WHAT IS ASKED: Reproduce the items verbatim, from the first line down to and including the line with "Honolulu: 3:58 -> 4:00".

==== MATERIAL SHOWN

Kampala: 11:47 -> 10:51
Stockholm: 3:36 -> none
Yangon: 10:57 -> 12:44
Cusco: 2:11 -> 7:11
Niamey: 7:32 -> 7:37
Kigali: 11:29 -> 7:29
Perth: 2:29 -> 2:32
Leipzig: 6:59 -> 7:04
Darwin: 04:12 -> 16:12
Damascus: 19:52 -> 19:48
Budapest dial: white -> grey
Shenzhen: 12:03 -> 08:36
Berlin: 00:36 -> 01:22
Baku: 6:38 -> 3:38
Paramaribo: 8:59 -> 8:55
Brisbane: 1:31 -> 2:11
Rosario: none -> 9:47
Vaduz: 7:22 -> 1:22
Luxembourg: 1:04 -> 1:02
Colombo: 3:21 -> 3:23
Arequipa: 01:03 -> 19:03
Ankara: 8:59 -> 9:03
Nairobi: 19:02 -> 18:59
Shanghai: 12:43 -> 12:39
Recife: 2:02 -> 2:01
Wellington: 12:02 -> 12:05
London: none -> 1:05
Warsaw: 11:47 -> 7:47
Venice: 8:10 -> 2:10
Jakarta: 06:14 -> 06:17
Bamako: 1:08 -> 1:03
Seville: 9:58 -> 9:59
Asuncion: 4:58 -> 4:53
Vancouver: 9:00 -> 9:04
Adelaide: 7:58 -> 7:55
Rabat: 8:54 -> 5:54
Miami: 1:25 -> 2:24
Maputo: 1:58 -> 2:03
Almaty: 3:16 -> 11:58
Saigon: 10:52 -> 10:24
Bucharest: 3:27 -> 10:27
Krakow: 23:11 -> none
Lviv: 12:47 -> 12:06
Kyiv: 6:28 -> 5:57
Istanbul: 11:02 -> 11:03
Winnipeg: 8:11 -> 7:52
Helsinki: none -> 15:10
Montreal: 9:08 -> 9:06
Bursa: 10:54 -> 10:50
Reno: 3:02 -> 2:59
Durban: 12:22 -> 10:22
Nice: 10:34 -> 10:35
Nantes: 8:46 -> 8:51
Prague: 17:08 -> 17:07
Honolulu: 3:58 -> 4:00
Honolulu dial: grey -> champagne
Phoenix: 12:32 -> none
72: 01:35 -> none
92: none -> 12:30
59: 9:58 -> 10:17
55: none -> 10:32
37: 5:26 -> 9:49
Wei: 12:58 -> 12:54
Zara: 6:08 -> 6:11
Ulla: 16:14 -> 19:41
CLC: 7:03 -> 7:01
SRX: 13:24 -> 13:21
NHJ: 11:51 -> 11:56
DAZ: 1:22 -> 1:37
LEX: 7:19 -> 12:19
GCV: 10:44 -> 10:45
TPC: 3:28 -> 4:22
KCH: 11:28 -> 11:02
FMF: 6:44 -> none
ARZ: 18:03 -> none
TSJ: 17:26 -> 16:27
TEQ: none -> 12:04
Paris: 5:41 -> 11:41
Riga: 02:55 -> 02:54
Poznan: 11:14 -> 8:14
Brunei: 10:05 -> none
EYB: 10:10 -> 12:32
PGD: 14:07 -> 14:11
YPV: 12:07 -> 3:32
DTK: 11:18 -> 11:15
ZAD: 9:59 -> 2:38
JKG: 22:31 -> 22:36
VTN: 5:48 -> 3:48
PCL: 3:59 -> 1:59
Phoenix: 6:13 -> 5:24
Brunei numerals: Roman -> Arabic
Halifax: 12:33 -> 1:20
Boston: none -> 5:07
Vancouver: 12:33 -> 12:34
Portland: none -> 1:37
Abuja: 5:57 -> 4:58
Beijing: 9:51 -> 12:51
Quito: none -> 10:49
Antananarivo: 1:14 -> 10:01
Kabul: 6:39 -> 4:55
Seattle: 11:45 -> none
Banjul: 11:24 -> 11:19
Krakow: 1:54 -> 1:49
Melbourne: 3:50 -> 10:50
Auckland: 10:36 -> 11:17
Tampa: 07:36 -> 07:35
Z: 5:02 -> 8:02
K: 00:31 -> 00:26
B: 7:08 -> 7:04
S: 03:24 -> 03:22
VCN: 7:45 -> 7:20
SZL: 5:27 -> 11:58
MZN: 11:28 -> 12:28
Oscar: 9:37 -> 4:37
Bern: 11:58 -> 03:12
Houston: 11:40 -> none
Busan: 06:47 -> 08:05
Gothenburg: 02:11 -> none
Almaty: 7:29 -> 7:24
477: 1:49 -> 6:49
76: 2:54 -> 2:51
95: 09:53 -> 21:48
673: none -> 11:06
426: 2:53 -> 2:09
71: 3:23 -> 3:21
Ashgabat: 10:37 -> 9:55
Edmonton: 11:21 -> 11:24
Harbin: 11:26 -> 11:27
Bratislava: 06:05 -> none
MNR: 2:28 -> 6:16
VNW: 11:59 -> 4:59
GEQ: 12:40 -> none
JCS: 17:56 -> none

========

ANSWER TO THE PROBLEM:
Kampala: 11:47 -> 10:51
Stockholm: 3:36 -> none
Yangon: 10:57 -> 12:44
Cusco: 2:11 -> 7:11
Niamey: 7:32 -> 7:37
Kigali: 11:29 -> 7:29
Perth: 2:29 -> 2:32
Leipzig: 6:59 -> 7:04
Darwin: 04:12 -> 16:12
Damascus: 19:52 -> 19:48
Budapest dial: white -> grey
Shenzhen: 12:03 -> 08:36
Berlin: 00:36 -> 01:22
Baku: 6:38 -> 3:38
Paramaribo: 8:59 -> 8:55
Brisbane: 1:31 -> 2:11
Rosario: none -> 9:47
Vaduz: 7:22 -> 1:22
Luxembourg: 1:04 -> 1:02
Colombo: 3:21 -> 3:23
Arequipa: 01:03 -> 19:03
Ankara: 8:59 -> 9:03
Nairobi: 19:02 -> 18:59
Shanghai: 12:43 -> 12:39
Recife: 2:02 -> 2:01
Wellington: 12:02 -> 12:05
London: none -> 1:05
Warsaw: 11:47 -> 7:47
Venice: 8:10 -> 2:10
Jakarta: 06:14 -> 06:17
Bamako: 1:08 -> 1:03
Seville: 9:58 -> 9:59
Asuncion: 4:58 -> 4:53
Vancouver: 9:00 -> 9:04
Adelaide: 7:58 -> 7:55
Rabat: 8:54 -> 5:54
Miami: 1:25 -> 2:24
Maputo: 1:58 -> 2:03
Almaty: 3:16 -> 11:58
Saigon: 10:52 -> 10:24
Bucharest: 3:27 -> 10:27
Krakow: 23:11 -> none
Lviv: 12:47 -> 12:06
Kyiv: 6:28 -> 5:57
Istanbul: 11:02 -> 11:03
Winnipeg: 8:11 -> 7:52
Helsinki: none -> 15:10
Montreal: 9:08 -> 9:06
Bursa: 10:54 -> 10:50
Reno: 3:02 -> 2:59
Durban: 12:22 -> 10:22
Nice: 10:34 -> 10:35
Nantes: 8:46 -> 8:51
Prague: 17:08 -> 17:07
Honolulu: 3:58 -> 4:00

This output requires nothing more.